[What needs to be done]:
In the copy, include exactly the lines from the one with "yellow 1x1 brick" through the end of the data and no others, both ends kept, with every picture left out.

━━━━

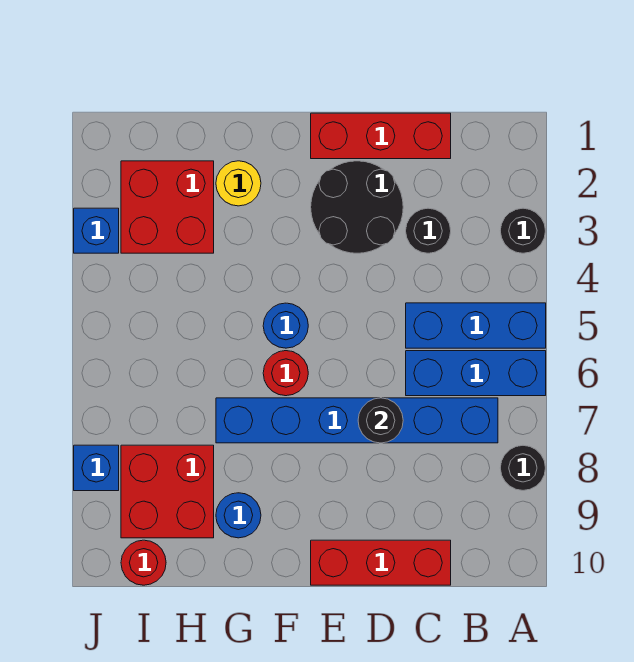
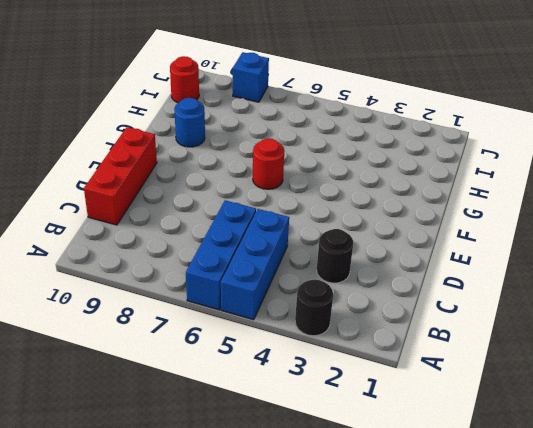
none -> black 1x1 round brick [500,445,545,490]
none -> blue 1x6 brick [216,398,498,443]
none -> red 1x3 brick [311,113,451,159]

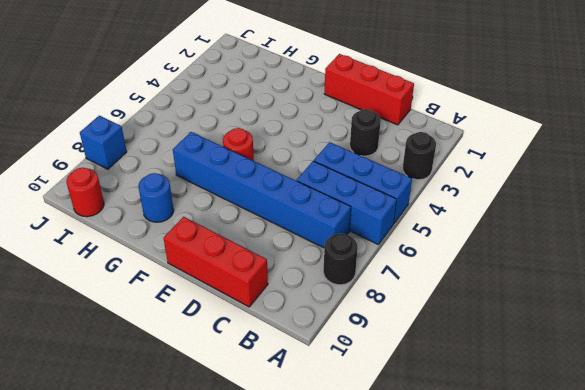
none -> black 2x2 round brick [311,161,403,253]
none -> blue 1x1 round brick [263,303,308,348]
none -> yellow 1x1 round brick [216,161,261,206]

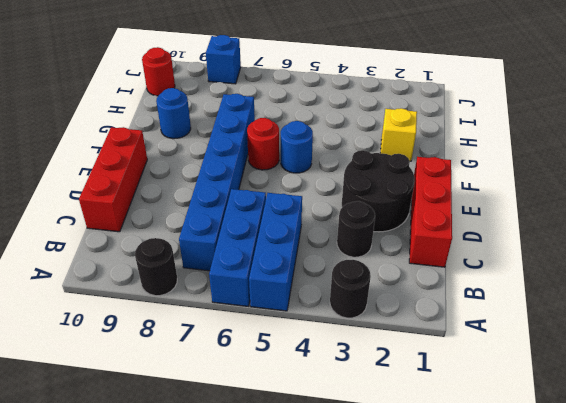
yellow 1x1 brick [381,108,417,161] -> yellow 1x1 round brick [216,161,261,206]
none -> red 2x2 brick [121,161,214,253]
none -> red 2x2 brick [121,445,214,538]
none -> blue 1x1 brick [74,208,119,253]

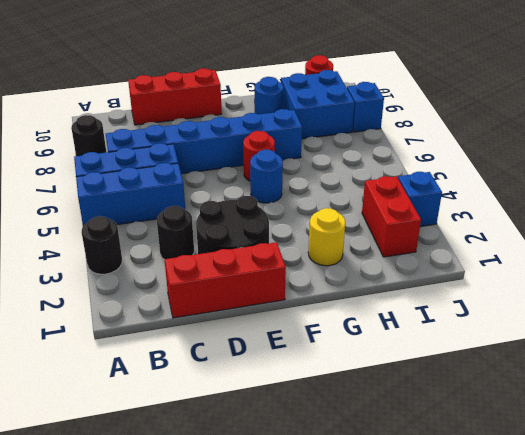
blue 2x2 brick [281,70,354,139] -> red 2x2 brick [121,445,214,538]
red 1x2 brick [362,176,421,257] -> red 2x2 brick [121,161,214,253]
none -> black 1x1 round brick [358,398,403,443]

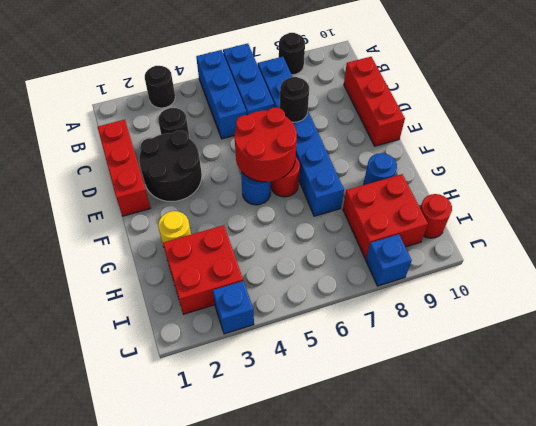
red 2x2 round brick [234,107,297,182] -> none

━━━━

[Answer space]:
yellow 1x1 brick [381,108,417,161] -> yellow 1x1 round brick [216,161,261,206]
none -> red 2x2 brick [121,161,214,253]
none -> red 2x2 brick [121,445,214,538]
none -> blue 1x1 brick [74,208,119,253]

blue 2x2 brick [281,70,354,139] -> red 2x2 brick [121,445,214,538]
red 1x2 brick [362,176,421,257] -> red 2x2 brick [121,161,214,253]
none -> black 1x1 round brick [358,398,403,443]

red 2x2 round brick [234,107,297,182] -> none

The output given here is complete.